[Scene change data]
↓↓↓
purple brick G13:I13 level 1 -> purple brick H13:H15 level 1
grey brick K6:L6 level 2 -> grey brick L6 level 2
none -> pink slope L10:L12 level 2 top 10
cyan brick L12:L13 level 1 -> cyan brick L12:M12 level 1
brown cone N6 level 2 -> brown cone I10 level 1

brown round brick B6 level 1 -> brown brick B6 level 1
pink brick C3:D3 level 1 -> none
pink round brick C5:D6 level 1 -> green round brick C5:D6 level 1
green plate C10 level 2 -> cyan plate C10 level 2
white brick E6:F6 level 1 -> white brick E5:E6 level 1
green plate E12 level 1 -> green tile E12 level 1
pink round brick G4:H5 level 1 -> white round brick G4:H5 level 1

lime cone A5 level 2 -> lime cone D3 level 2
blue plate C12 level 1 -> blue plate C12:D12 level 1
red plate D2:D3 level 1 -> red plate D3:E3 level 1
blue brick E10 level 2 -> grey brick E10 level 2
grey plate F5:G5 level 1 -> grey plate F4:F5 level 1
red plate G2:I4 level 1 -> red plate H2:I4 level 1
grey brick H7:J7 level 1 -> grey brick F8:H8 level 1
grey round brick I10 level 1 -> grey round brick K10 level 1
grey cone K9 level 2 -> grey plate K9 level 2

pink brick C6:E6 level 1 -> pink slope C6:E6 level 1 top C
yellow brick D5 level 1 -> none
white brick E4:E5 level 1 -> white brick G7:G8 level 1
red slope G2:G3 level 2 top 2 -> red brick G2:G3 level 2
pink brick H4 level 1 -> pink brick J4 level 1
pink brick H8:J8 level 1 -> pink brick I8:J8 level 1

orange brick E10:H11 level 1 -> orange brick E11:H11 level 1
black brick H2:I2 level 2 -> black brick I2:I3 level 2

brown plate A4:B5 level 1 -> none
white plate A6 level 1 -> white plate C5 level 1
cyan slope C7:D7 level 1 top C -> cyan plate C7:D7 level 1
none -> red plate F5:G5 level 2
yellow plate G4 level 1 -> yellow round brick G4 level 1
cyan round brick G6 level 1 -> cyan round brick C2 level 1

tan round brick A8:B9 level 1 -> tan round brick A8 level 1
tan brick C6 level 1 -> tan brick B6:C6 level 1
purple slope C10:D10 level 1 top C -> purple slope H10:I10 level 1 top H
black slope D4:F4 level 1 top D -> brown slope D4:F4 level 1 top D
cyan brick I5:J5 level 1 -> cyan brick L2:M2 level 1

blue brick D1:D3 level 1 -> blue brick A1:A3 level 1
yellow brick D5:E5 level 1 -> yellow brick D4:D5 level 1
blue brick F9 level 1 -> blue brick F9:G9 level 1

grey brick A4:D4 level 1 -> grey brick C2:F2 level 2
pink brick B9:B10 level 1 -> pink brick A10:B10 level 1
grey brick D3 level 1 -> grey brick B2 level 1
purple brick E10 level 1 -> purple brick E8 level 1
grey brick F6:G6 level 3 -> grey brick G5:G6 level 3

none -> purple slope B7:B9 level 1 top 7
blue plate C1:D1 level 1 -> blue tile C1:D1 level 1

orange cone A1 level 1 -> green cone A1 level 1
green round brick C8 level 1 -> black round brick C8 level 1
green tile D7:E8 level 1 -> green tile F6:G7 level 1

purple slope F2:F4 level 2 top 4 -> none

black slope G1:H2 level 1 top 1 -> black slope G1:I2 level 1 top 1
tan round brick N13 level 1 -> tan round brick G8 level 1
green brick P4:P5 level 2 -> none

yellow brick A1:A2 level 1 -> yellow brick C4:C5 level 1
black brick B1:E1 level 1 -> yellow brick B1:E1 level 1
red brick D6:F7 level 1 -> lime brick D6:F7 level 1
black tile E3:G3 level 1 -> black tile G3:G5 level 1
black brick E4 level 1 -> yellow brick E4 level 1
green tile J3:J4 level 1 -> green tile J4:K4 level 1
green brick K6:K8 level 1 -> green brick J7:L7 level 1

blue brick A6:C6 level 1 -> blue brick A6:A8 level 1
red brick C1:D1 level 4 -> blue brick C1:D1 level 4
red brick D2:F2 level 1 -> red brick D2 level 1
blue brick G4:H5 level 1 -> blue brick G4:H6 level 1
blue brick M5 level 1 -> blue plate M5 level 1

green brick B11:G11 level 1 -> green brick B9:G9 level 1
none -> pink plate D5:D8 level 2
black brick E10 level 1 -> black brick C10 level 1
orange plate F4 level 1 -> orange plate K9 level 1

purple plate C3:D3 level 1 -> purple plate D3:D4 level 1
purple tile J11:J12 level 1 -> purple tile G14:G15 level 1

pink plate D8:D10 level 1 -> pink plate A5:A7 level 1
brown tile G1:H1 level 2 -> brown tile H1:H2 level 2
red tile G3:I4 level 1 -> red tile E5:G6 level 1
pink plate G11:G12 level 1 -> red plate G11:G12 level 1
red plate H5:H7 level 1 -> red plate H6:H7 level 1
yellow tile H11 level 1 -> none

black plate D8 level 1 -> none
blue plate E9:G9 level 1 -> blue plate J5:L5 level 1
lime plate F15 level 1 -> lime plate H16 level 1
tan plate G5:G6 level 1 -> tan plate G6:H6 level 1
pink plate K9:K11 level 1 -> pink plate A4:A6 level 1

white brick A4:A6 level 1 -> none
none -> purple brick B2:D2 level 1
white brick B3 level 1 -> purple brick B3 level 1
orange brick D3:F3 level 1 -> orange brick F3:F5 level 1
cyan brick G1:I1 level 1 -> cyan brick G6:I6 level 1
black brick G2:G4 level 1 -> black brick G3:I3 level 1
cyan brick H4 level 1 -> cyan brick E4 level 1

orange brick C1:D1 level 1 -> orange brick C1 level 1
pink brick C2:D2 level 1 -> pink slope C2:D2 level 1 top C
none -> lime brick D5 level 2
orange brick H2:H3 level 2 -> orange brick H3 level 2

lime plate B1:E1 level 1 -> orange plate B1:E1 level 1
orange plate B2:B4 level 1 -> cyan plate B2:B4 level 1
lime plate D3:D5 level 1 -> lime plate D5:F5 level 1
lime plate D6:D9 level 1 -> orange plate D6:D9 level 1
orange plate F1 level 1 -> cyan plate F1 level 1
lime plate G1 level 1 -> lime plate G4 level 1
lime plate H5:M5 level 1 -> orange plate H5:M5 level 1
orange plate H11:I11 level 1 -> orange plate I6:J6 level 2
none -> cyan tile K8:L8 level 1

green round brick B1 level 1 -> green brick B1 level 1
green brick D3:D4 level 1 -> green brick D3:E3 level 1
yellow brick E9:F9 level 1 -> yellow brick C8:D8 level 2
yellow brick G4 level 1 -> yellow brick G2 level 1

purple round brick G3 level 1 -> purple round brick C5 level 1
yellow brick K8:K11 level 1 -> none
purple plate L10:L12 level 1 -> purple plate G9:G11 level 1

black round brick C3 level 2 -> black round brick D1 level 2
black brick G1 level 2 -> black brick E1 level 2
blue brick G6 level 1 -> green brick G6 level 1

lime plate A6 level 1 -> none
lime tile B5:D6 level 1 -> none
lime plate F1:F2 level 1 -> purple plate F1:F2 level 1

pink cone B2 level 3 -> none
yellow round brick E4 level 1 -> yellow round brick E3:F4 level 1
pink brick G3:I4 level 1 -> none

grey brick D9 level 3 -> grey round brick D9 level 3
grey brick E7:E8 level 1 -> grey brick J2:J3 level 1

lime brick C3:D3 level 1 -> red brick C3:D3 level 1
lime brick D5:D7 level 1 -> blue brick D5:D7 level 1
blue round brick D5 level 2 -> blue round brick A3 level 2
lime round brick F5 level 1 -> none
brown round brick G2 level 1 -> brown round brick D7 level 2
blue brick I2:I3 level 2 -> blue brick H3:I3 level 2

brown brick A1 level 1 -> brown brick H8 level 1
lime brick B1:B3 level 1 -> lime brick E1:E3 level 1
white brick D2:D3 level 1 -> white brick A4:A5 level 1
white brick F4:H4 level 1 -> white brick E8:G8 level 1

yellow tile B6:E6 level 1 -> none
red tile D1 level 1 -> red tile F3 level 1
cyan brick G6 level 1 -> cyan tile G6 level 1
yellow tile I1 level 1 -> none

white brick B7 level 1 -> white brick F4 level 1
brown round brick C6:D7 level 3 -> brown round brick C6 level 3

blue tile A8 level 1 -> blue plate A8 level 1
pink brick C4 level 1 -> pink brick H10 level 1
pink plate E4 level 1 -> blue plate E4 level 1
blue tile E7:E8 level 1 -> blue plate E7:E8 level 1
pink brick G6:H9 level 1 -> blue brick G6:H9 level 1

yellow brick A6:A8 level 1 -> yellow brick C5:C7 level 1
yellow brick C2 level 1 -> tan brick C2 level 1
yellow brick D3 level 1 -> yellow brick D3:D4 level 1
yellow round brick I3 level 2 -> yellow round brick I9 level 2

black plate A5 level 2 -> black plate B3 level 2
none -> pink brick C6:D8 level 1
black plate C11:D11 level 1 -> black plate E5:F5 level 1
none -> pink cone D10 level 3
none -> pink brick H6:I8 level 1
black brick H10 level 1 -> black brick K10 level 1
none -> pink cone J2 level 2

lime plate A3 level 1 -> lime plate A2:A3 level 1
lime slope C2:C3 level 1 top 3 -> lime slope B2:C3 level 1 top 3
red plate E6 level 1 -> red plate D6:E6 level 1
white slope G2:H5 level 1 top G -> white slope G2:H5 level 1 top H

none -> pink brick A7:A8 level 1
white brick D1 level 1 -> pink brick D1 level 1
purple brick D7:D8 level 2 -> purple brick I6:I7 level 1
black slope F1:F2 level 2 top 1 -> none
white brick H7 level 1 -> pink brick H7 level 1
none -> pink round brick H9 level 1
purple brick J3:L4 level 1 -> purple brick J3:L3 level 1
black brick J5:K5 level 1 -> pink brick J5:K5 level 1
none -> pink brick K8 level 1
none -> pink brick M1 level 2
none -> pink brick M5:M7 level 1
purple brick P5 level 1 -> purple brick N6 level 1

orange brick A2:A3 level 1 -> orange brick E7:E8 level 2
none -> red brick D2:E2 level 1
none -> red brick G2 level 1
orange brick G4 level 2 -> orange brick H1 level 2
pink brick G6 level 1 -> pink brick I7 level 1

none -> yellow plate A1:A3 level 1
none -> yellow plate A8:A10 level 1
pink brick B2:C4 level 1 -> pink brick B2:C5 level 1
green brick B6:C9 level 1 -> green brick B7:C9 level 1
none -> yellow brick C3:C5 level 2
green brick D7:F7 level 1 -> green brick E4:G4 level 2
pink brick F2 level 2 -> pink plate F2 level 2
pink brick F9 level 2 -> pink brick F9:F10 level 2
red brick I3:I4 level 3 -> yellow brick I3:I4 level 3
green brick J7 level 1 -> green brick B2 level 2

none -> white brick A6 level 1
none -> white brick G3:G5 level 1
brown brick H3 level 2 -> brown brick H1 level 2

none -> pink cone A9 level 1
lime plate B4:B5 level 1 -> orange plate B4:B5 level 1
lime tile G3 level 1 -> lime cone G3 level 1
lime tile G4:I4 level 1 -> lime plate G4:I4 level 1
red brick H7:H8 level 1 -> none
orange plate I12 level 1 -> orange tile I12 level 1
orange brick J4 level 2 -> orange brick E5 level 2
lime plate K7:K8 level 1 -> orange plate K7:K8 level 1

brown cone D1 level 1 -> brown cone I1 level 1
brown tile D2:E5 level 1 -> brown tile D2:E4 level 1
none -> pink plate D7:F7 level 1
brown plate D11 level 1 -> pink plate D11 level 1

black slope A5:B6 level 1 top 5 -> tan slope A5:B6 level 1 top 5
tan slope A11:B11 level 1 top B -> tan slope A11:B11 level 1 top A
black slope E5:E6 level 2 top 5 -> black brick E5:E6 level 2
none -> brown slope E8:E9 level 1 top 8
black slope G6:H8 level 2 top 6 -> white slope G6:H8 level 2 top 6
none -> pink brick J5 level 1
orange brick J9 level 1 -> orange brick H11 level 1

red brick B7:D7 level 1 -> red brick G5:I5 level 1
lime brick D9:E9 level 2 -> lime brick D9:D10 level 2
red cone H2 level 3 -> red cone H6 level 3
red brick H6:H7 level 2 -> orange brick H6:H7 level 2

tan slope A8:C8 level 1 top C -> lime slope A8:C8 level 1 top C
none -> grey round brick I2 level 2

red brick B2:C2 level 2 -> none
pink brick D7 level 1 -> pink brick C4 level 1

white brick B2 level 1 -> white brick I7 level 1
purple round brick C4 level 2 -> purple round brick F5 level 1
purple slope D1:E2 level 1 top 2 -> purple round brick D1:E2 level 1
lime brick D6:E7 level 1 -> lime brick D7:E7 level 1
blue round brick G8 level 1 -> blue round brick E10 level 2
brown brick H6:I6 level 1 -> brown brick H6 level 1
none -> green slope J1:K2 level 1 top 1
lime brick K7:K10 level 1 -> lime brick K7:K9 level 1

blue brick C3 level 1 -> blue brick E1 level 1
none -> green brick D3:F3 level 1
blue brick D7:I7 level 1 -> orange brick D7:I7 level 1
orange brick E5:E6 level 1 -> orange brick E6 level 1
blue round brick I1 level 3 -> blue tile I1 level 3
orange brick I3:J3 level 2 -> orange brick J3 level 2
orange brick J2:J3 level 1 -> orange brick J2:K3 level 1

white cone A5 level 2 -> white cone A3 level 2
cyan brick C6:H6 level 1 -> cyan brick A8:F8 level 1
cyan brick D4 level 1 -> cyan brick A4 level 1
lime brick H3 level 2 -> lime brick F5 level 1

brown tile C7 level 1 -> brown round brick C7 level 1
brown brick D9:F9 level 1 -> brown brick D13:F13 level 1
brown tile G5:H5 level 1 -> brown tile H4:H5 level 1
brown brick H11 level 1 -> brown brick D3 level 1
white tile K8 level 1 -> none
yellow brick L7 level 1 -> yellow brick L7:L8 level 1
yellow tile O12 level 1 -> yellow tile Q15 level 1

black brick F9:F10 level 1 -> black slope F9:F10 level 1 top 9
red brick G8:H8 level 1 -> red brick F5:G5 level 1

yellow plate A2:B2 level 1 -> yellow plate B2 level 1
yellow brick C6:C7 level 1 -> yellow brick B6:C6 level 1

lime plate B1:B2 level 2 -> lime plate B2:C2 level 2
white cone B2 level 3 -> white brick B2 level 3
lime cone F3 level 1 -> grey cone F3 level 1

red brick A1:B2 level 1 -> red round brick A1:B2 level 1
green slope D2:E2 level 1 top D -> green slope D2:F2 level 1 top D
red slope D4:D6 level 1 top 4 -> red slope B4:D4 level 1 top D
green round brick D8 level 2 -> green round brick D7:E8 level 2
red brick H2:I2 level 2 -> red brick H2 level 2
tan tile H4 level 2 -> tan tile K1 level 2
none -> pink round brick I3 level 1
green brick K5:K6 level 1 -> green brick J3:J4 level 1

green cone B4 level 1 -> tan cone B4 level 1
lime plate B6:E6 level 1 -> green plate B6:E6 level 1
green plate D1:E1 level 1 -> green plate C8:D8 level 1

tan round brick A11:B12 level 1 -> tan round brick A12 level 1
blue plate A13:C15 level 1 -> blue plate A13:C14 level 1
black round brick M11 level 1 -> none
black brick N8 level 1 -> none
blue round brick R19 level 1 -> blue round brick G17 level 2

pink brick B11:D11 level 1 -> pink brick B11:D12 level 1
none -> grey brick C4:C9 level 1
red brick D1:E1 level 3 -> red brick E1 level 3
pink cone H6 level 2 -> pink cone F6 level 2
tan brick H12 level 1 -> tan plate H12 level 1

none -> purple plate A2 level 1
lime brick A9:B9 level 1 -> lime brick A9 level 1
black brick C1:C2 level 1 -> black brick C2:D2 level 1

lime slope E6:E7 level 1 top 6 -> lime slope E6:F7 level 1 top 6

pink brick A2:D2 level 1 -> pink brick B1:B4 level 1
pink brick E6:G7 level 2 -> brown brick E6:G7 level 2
↑↑↑
▶ AIM OF THE EXERCISE
Would you output, from the records above, exactly the run of lines that starts at the line containing "red slope G2:G3" and ends at the line containing "purple slope F2:F4 level 2 top 4 -> none", and only that run?

▶ FINISHED EXERCISE
red slope G2:G3 level 2 top 2 -> red brick G2:G3 level 2
pink brick H4 level 1 -> pink brick J4 level 1
pink brick H8:J8 level 1 -> pink brick I8:J8 level 1

orange brick E10:H11 level 1 -> orange brick E11:H11 level 1
black brick H2:I2 level 2 -> black brick I2:I3 level 2

brown plate A4:B5 level 1 -> none
white plate A6 level 1 -> white plate C5 level 1
cyan slope C7:D7 level 1 top C -> cyan plate C7:D7 level 1
none -> red plate F5:G5 level 2
yellow plate G4 level 1 -> yellow round brick G4 level 1
cyan round brick G6 level 1 -> cyan round brick C2 level 1

tan round brick A8:B9 level 1 -> tan round brick A8 level 1
tan brick C6 level 1 -> tan brick B6:C6 level 1
purple slope C10:D10 level 1 top C -> purple slope H10:I10 level 1 top H
black slope D4:F4 level 1 top D -> brown slope D4:F4 level 1 top D
cyan brick I5:J5 level 1 -> cyan brick L2:M2 level 1

blue brick D1:D3 level 1 -> blue brick A1:A3 level 1
yellow brick D5:E5 level 1 -> yellow brick D4:D5 level 1
blue brick F9 level 1 -> blue brick F9:G9 level 1

grey brick A4:D4 level 1 -> grey brick C2:F2 level 2
pink brick B9:B10 level 1 -> pink brick A10:B10 level 1
grey brick D3 level 1 -> grey brick B2 level 1
purple brick E10 level 1 -> purple brick E8 level 1
grey brick F6:G6 level 3 -> grey brick G5:G6 level 3

none -> purple slope B7:B9 level 1 top 7
blue plate C1:D1 level 1 -> blue tile C1:D1 level 1

orange cone A1 level 1 -> green cone A1 level 1
green round brick C8 level 1 -> black round brick C8 level 1
green tile D7:E8 level 1 -> green tile F6:G7 level 1

purple slope F2:F4 level 2 top 4 -> none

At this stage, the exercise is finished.